→ WHAT NEEDS TO BE DONE: Give the count of lines in the data that include "wrapped", with no other words.

[Start of Attachment]

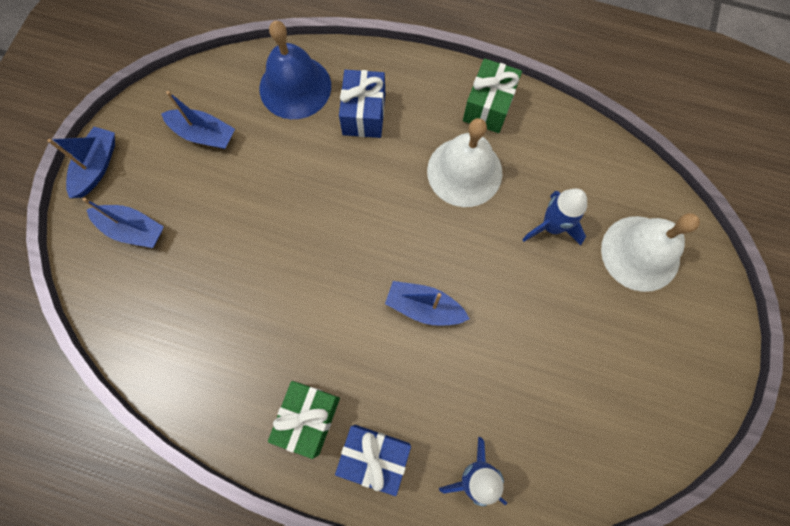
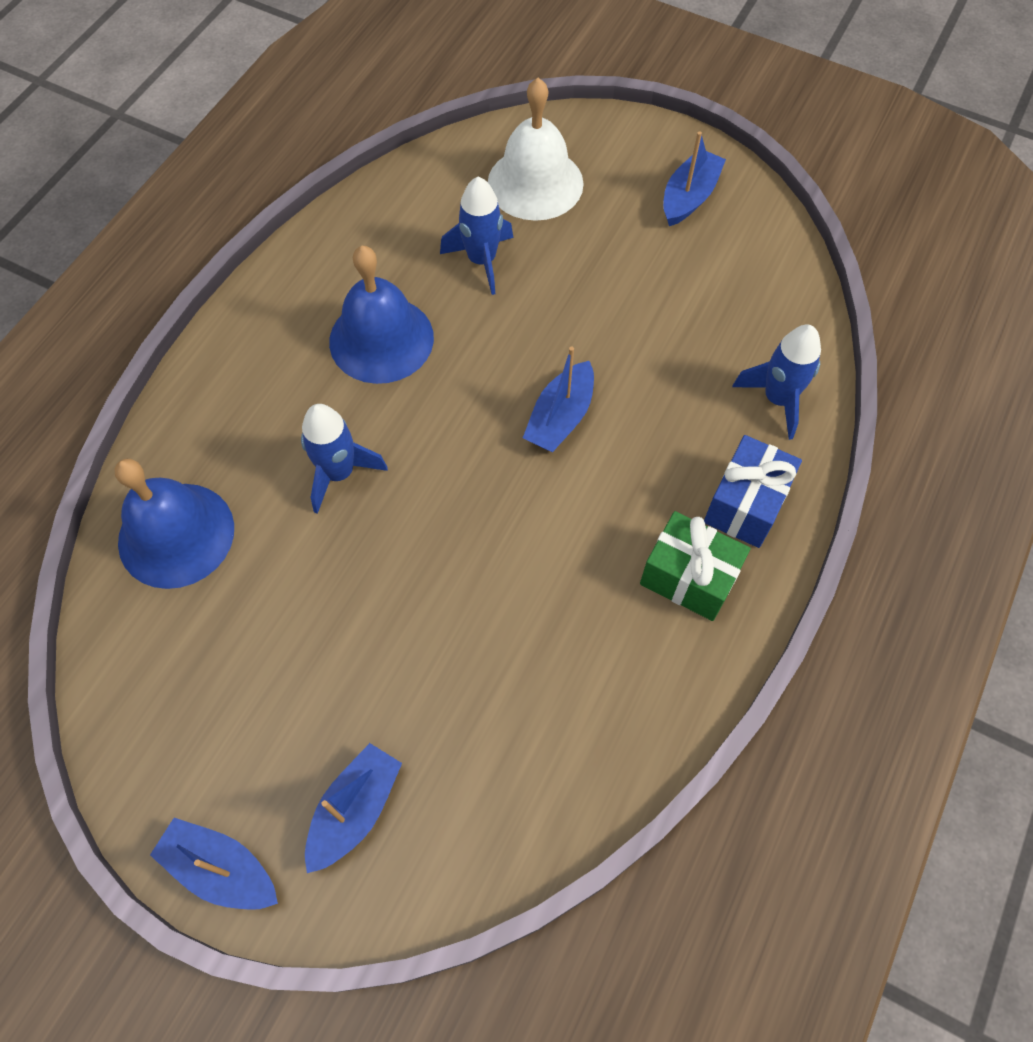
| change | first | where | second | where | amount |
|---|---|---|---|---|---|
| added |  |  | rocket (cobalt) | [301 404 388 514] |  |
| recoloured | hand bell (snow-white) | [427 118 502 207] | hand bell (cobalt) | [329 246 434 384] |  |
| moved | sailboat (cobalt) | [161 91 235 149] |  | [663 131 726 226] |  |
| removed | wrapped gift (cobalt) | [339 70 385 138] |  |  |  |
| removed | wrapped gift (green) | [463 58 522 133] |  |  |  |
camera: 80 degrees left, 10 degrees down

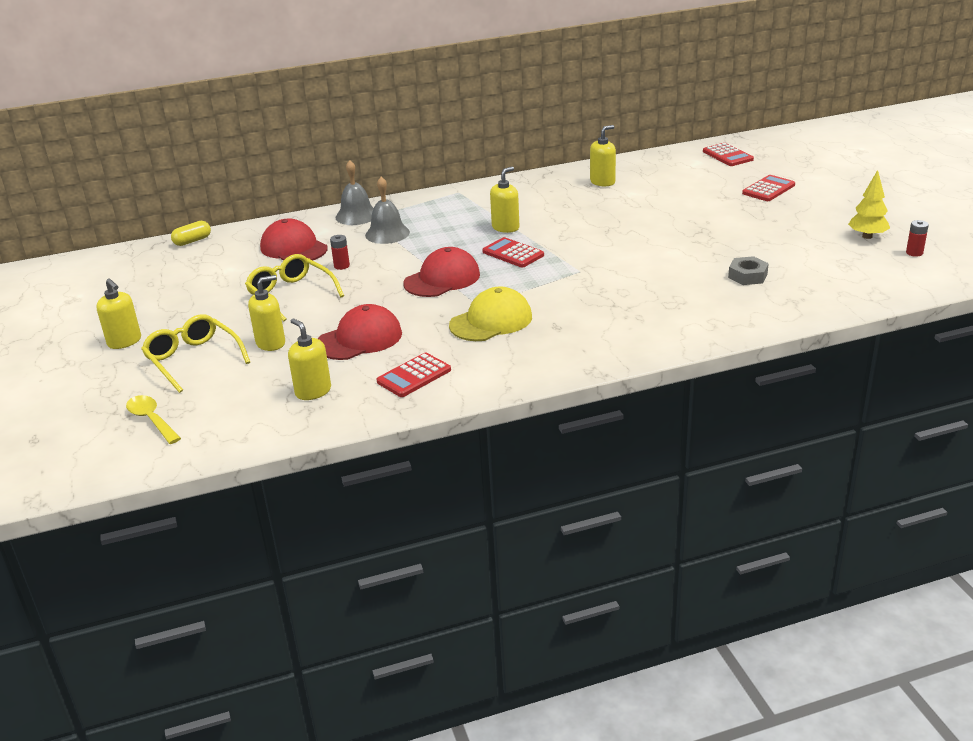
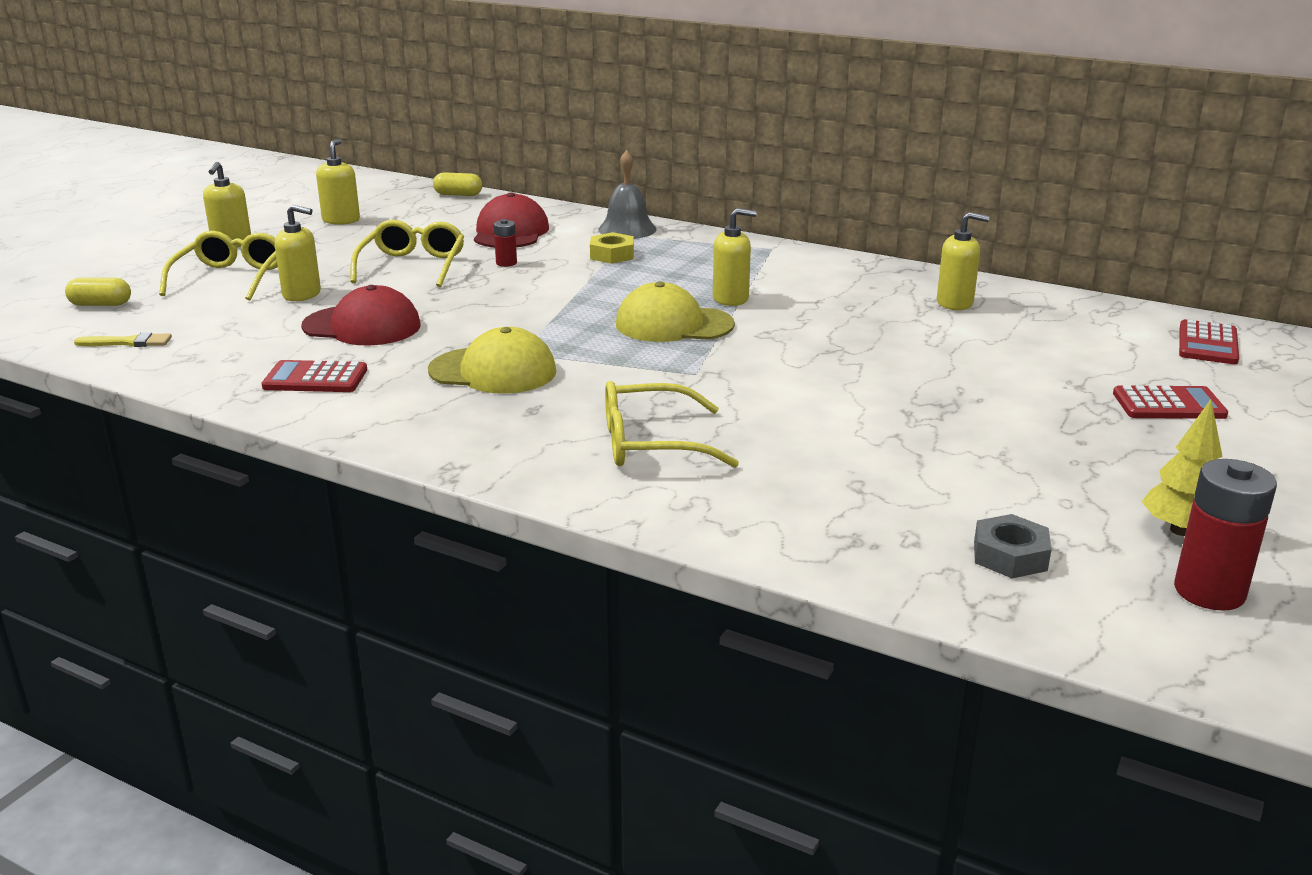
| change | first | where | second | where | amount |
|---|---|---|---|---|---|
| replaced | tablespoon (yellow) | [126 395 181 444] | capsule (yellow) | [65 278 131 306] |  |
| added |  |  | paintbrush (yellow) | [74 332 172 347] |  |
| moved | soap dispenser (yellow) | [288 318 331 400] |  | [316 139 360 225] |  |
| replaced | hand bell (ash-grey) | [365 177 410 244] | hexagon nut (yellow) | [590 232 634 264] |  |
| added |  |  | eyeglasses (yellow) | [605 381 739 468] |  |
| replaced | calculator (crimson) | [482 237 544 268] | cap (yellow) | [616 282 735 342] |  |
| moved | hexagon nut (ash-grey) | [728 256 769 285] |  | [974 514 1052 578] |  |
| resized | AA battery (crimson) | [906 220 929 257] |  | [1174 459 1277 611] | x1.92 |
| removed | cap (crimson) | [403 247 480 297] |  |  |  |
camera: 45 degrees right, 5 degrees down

[End of Attachment]
[Start of Attachment]

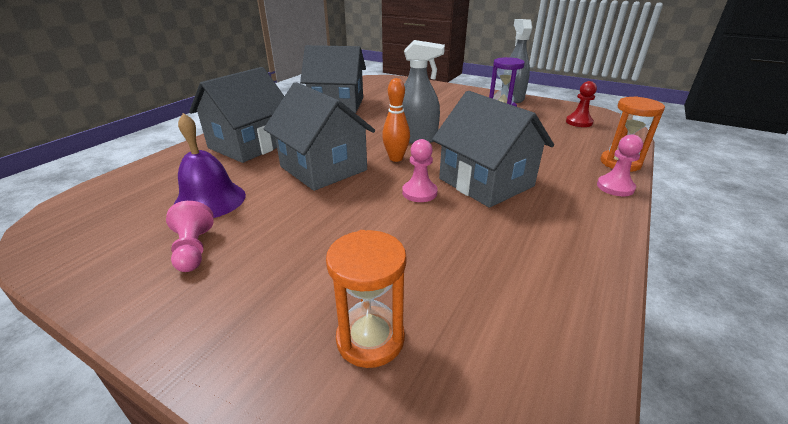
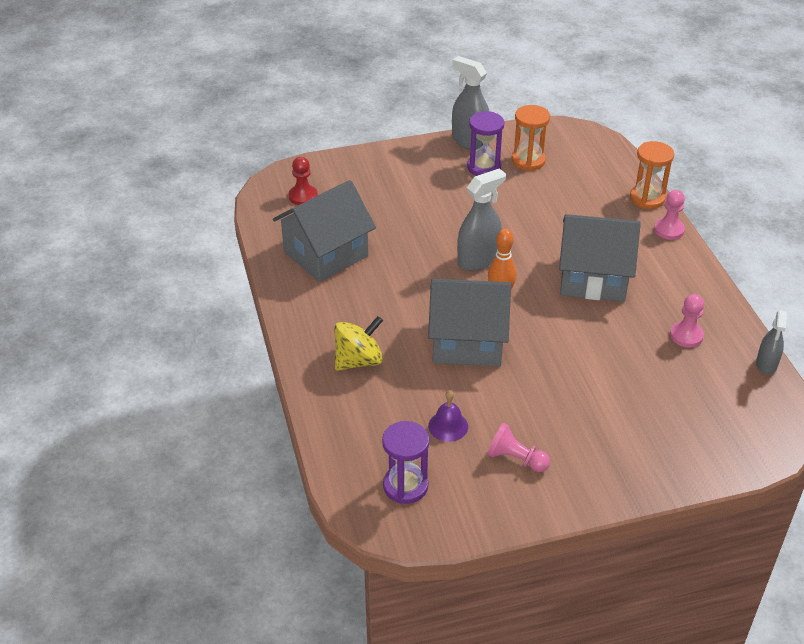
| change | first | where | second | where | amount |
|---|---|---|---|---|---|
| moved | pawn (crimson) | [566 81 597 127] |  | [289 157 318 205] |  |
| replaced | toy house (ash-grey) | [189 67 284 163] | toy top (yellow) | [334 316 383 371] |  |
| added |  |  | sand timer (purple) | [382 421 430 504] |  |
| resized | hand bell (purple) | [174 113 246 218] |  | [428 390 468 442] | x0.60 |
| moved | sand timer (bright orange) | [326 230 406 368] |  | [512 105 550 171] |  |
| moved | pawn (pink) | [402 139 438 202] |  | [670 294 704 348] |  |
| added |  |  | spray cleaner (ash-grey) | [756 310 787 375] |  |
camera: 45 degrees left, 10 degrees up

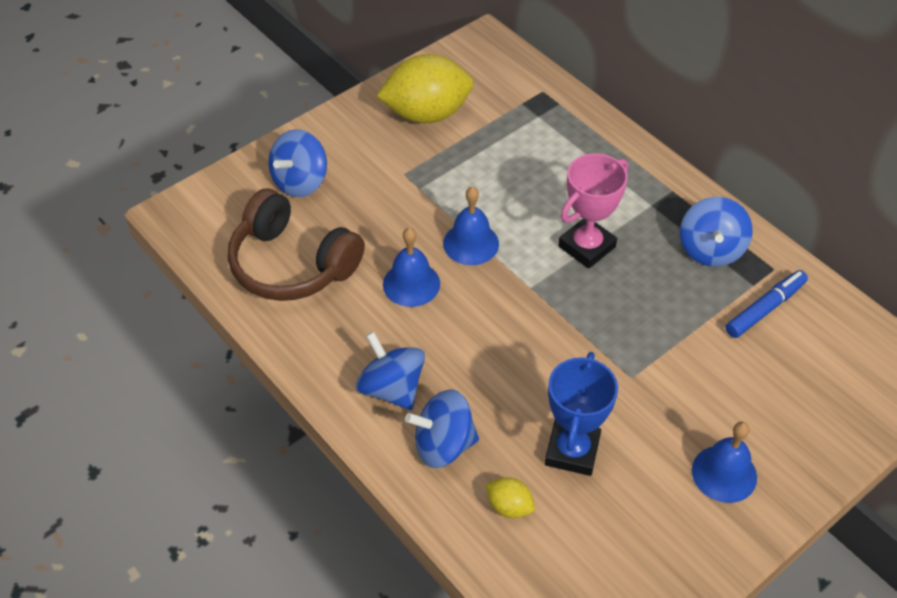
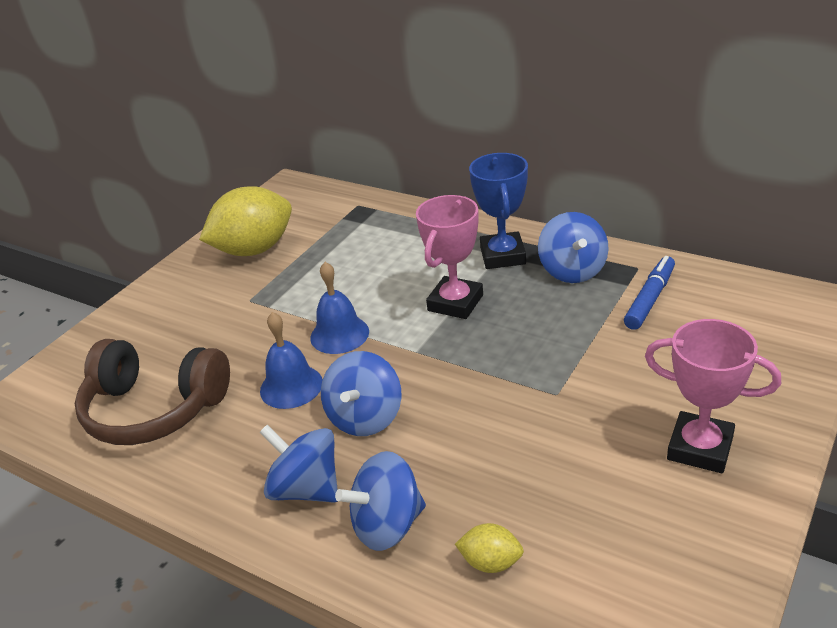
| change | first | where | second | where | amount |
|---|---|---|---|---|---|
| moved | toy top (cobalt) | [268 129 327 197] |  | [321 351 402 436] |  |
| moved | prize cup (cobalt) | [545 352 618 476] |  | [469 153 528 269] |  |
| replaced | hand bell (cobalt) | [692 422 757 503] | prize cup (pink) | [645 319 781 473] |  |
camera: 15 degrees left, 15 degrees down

[End of Attachment]
[Start of Attachment]

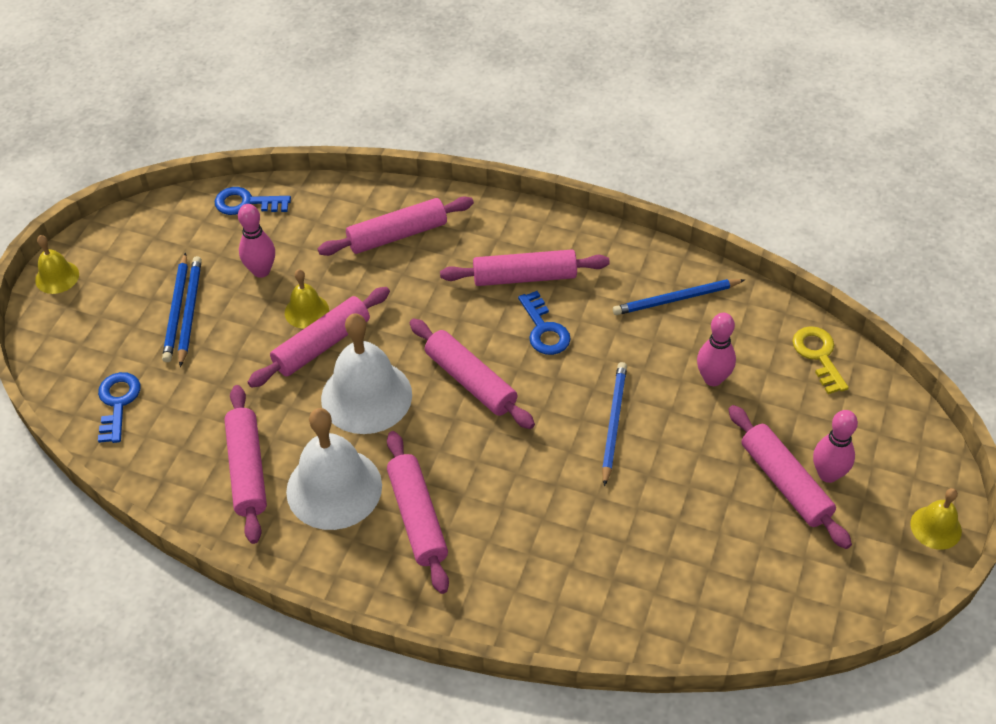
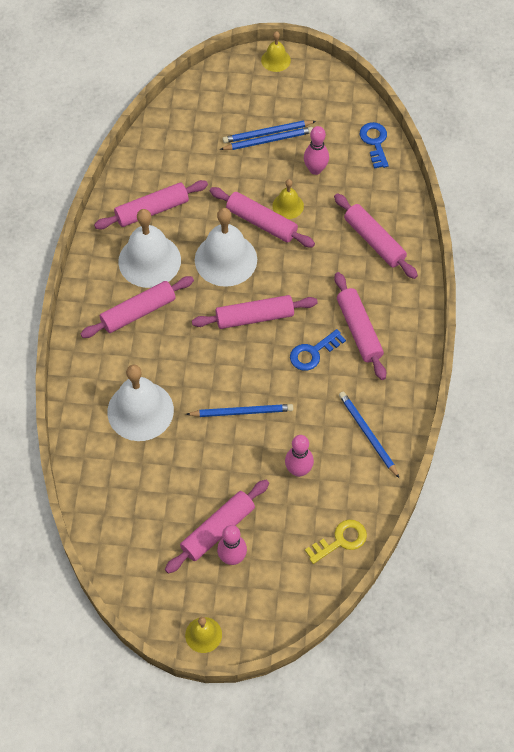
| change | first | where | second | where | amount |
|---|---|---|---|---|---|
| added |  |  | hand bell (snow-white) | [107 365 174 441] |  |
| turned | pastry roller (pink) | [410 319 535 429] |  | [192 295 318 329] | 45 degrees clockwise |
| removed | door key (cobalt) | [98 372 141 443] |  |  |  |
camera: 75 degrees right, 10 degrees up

[End of Attachment]

→ PROBLEM SOLUTION: 2